> _Exercise_: Please copy exactly the lines from the top of the data through the line containing "BZ2: buzzer 12V", and nothing else.

> _Material for the task_:
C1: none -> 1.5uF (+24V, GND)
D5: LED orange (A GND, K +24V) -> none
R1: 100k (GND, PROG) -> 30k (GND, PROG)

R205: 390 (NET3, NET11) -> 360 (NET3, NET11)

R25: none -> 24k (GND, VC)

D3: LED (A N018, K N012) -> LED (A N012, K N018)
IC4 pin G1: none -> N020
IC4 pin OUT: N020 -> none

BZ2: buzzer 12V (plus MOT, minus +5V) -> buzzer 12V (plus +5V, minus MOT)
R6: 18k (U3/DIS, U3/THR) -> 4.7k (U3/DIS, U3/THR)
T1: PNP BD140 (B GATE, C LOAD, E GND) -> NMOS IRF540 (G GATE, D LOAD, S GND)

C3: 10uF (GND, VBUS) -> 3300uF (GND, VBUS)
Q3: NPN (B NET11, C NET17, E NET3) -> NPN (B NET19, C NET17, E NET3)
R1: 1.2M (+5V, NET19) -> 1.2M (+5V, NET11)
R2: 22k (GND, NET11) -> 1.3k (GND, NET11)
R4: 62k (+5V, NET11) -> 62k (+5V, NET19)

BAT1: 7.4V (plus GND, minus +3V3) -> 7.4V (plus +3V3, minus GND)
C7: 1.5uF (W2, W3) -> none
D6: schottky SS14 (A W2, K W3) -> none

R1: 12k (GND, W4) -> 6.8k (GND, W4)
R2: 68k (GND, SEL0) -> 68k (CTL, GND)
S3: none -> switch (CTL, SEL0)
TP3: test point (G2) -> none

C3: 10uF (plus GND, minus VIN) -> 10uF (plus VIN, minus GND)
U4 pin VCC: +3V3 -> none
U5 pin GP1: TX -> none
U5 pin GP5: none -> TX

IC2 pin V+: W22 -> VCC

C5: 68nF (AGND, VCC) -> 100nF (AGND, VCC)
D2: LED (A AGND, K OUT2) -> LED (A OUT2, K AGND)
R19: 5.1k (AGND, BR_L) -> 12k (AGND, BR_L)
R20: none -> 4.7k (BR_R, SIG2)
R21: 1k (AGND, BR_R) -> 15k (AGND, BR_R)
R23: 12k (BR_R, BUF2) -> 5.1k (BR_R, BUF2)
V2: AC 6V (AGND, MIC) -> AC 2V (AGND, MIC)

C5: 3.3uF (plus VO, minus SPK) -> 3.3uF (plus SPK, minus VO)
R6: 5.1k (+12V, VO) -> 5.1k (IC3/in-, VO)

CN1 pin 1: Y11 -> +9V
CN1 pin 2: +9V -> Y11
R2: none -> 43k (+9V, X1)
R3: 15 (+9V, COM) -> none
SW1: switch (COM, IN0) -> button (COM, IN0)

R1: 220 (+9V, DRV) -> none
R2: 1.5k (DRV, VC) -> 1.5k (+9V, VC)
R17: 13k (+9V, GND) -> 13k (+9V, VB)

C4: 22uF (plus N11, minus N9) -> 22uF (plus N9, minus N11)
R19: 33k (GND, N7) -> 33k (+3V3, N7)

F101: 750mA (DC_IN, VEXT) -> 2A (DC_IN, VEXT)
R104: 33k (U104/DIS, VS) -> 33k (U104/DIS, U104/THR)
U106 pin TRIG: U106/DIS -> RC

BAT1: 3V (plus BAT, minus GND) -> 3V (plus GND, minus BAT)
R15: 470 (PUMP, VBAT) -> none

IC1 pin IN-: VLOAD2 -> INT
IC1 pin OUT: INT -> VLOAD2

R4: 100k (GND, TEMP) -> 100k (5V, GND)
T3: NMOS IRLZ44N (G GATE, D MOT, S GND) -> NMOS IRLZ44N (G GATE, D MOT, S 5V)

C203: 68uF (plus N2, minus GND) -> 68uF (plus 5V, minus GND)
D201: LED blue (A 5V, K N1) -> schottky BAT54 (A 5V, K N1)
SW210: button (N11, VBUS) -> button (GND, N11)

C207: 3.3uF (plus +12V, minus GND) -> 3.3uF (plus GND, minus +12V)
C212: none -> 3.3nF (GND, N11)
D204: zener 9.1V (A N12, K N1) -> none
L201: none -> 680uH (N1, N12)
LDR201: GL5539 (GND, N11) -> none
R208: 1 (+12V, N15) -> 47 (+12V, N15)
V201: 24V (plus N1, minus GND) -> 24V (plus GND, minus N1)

> _Exercise response_:
C1: none -> 1.5uF (+24V, GND)
D5: LED orange (A GND, K +24V) -> none
R1: 100k (GND, PROG) -> 30k (GND, PROG)

R205: 390 (NET3, NET11) -> 360 (NET3, NET11)

R25: none -> 24k (GND, VC)

D3: LED (A N018, K N012) -> LED (A N012, K N018)
IC4 pin G1: none -> N020
IC4 pin OUT: N020 -> none

BZ2: buzzer 12V (plus MOT, minus +5V) -> buzzer 12V (plus +5V, minus MOT)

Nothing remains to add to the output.